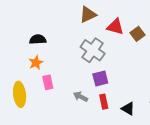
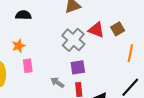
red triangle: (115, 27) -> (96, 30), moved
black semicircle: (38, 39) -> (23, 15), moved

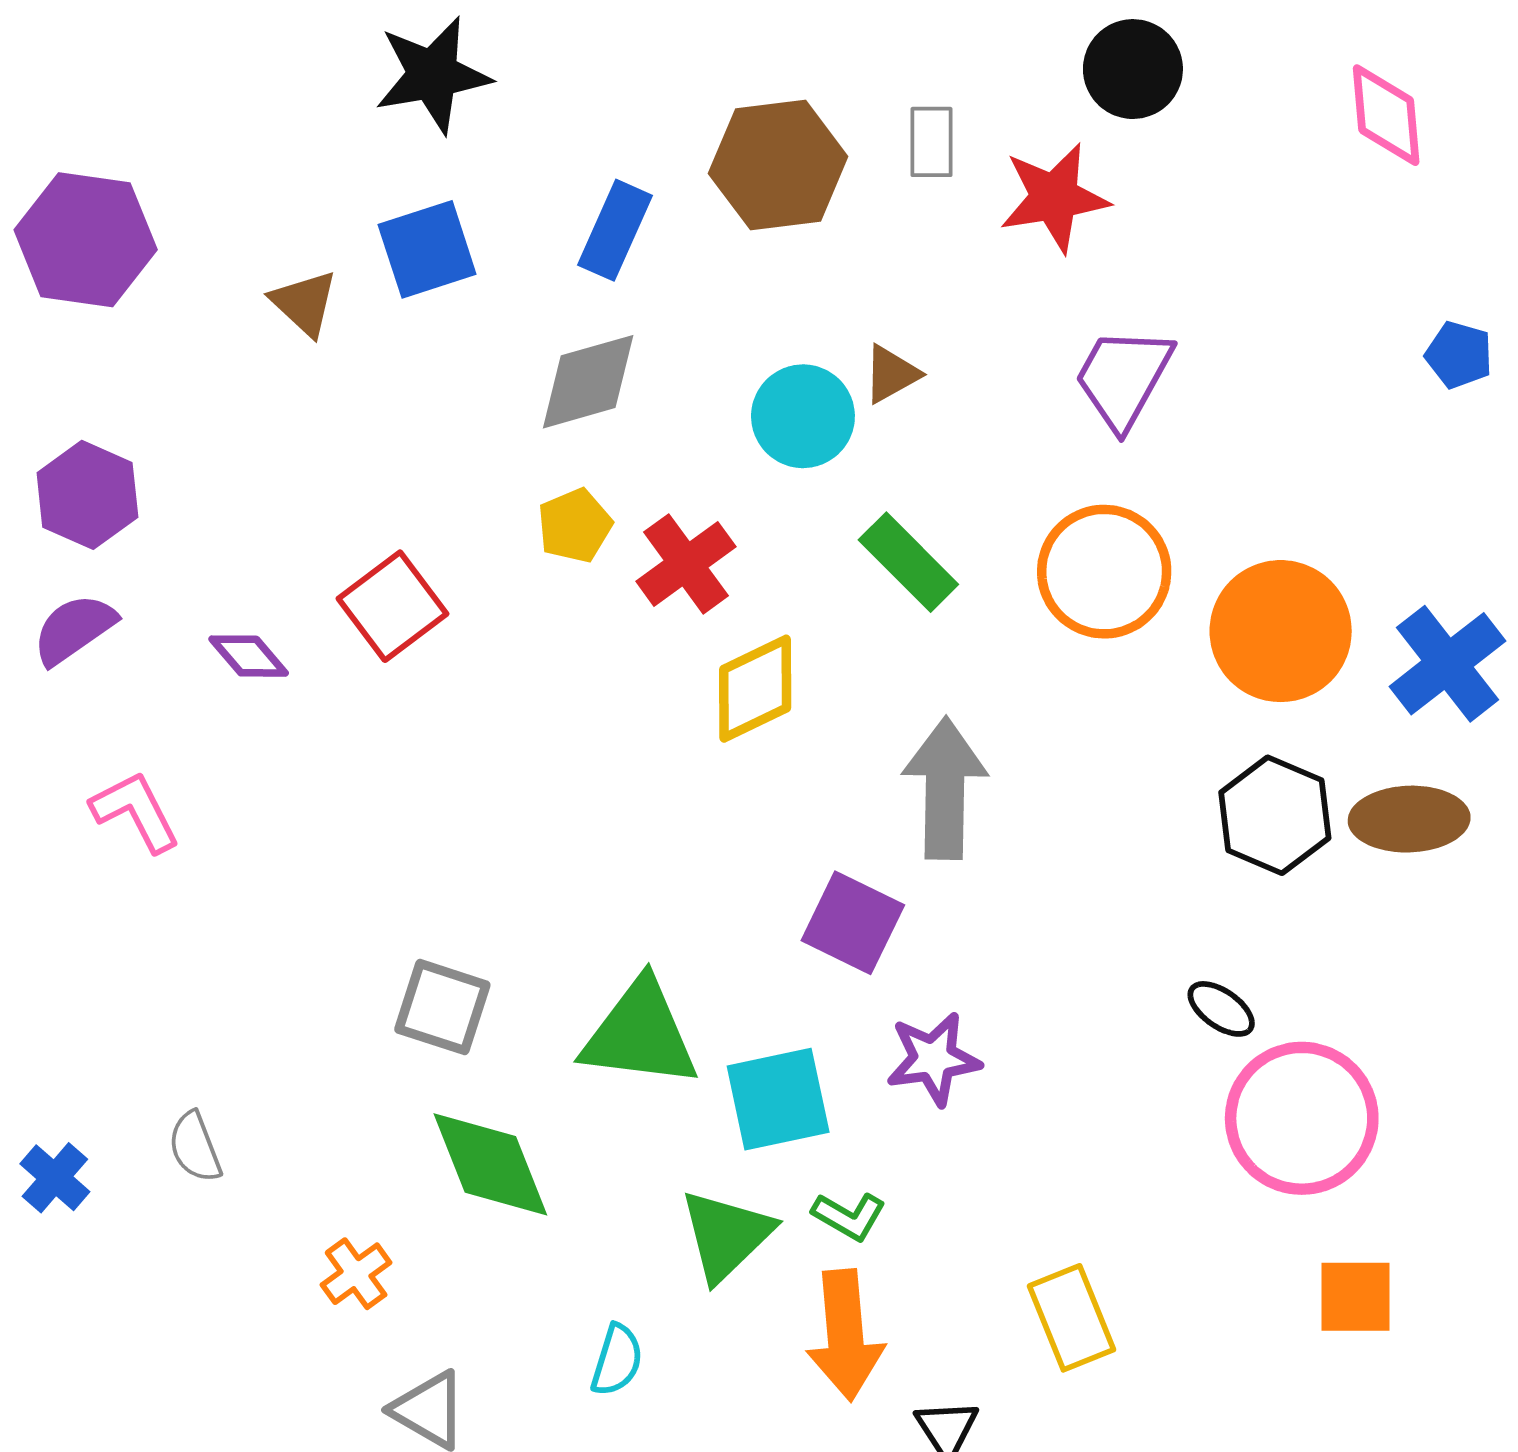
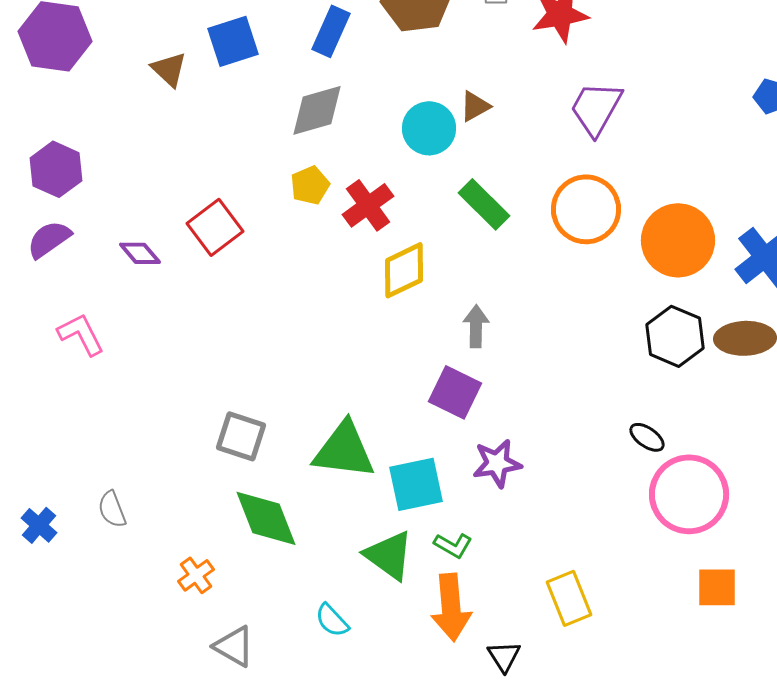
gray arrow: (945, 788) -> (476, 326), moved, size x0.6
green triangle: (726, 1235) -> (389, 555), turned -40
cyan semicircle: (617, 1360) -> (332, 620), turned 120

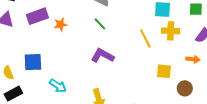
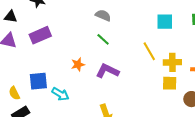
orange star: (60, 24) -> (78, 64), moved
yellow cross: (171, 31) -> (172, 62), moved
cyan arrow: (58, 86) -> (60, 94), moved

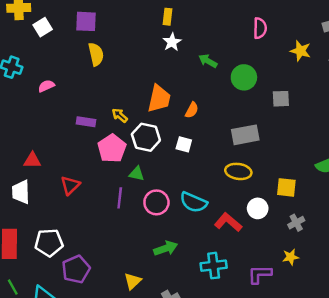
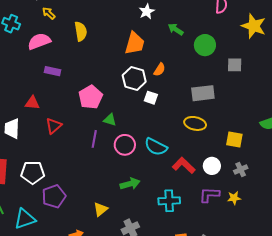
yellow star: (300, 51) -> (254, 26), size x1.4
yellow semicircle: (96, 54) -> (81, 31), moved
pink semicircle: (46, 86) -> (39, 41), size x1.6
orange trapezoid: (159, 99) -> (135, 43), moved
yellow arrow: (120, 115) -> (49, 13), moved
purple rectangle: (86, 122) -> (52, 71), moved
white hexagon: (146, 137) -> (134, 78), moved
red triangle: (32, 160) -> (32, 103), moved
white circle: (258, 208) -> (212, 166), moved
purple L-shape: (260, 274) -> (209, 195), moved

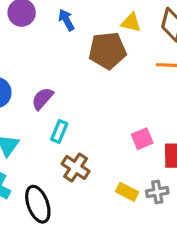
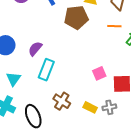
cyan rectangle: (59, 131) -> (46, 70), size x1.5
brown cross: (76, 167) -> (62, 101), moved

^^^^^^^^

> [INSTRUCTIONS TO FOLLOW]: What you return should be all of the material above, exactly, and none of its pictures.

> [EXERCISE RESPONSE]:
red triangle: (115, 27) -> (96, 30), moved
black semicircle: (38, 39) -> (23, 15), moved

gray arrow: (945, 788) -> (476, 326), moved, size x0.6
green triangle: (726, 1235) -> (389, 555), turned -40
cyan semicircle: (617, 1360) -> (332, 620), turned 120

orange star: (60, 24) -> (78, 64), moved
yellow cross: (171, 31) -> (172, 62), moved
cyan arrow: (58, 86) -> (60, 94), moved

yellow star: (300, 51) -> (254, 26), size x1.4
yellow semicircle: (96, 54) -> (81, 31), moved
pink semicircle: (46, 86) -> (39, 41), size x1.6
orange trapezoid: (159, 99) -> (135, 43), moved
yellow arrow: (120, 115) -> (49, 13), moved
purple rectangle: (86, 122) -> (52, 71), moved
white hexagon: (146, 137) -> (134, 78), moved
red triangle: (32, 160) -> (32, 103), moved
white circle: (258, 208) -> (212, 166), moved
purple L-shape: (260, 274) -> (209, 195), moved

cyan rectangle: (59, 131) -> (46, 70), size x1.5
brown cross: (76, 167) -> (62, 101), moved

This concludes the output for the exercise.